Give back, word for word, the line that contains "R2: 1.6k (VBUS, W4) -> 1.6k (VA, W4)" and every line that follows it in the data below.

#### Detected change data:

============================================================

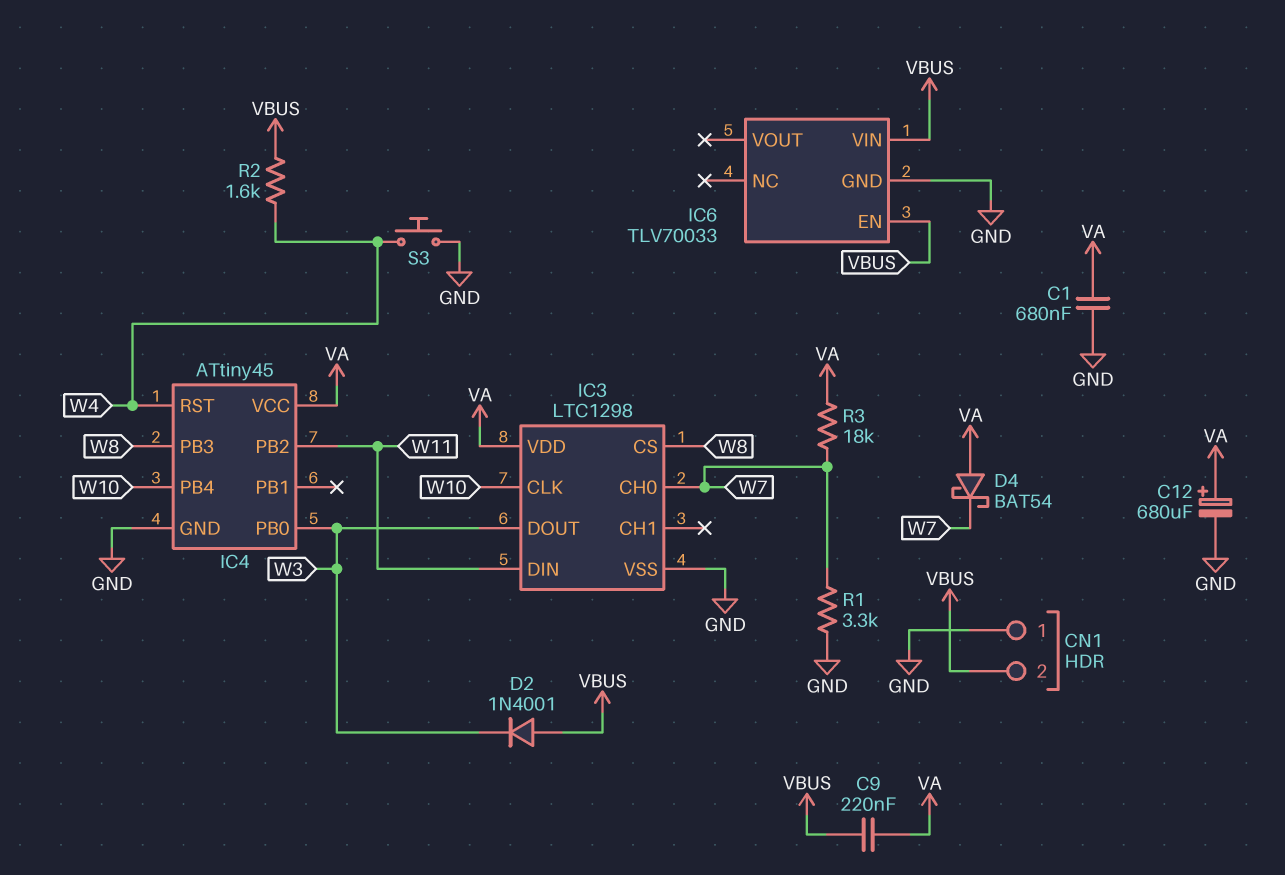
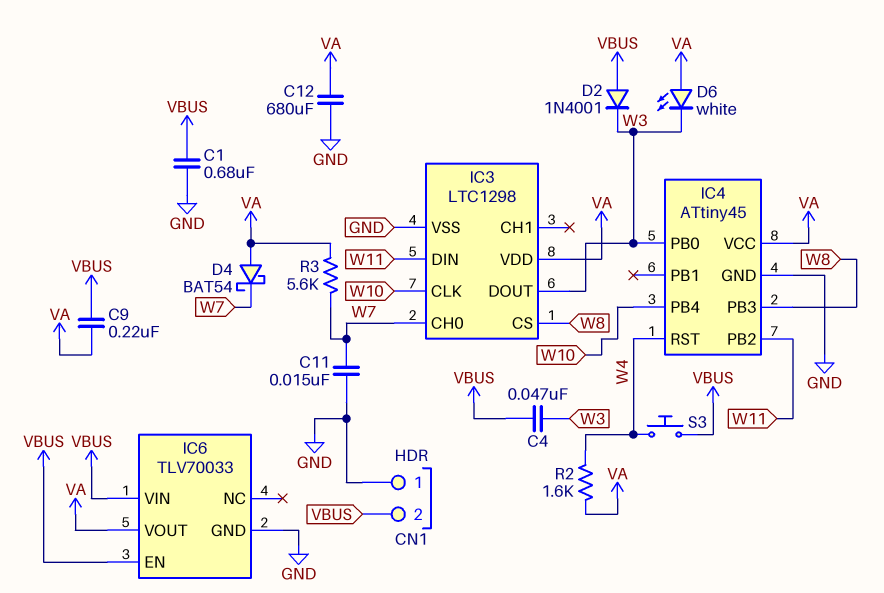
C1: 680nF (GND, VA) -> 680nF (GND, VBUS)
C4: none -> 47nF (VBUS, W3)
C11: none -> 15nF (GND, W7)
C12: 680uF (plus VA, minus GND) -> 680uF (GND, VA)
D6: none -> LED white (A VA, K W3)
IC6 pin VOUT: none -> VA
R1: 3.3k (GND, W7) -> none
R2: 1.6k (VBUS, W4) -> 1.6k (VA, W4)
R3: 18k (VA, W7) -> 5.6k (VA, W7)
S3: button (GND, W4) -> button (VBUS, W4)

============================================================

#### Answer space:
R2: 1.6k (VBUS, W4) -> 1.6k (VA, W4)
R3: 18k (VA, W7) -> 5.6k (VA, W7)
S3: button (GND, W4) -> button (VBUS, W4)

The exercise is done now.